DATASET EXTRACT:
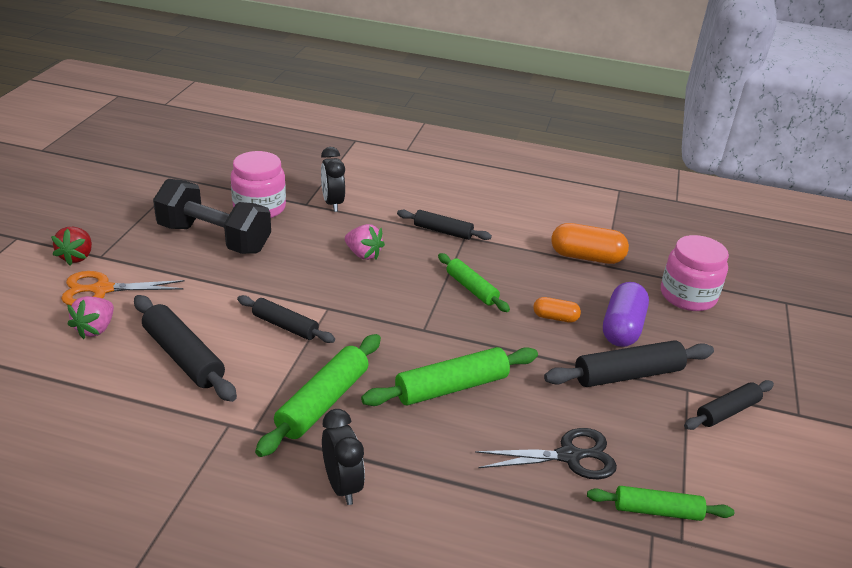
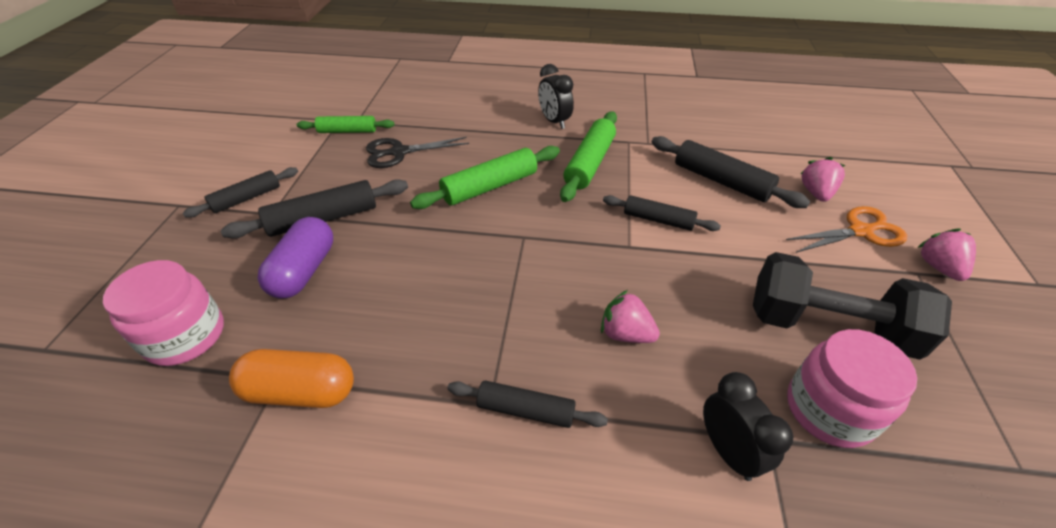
camera: 175 degrees right, 10 degrees up
(77, 257) = (938, 267): red strawberry -> pink strawberry
(471, 288) = (476, 299): green rolling pin -> none
(555, 317) = (379, 272): orange capsule -> none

WHAT IS NEEDED: Return every line in the listing that contains the word "none".

WRITTEN SOLUTION:
(471, 288) = (476, 299): green rolling pin -> none
(555, 317) = (379, 272): orange capsule -> none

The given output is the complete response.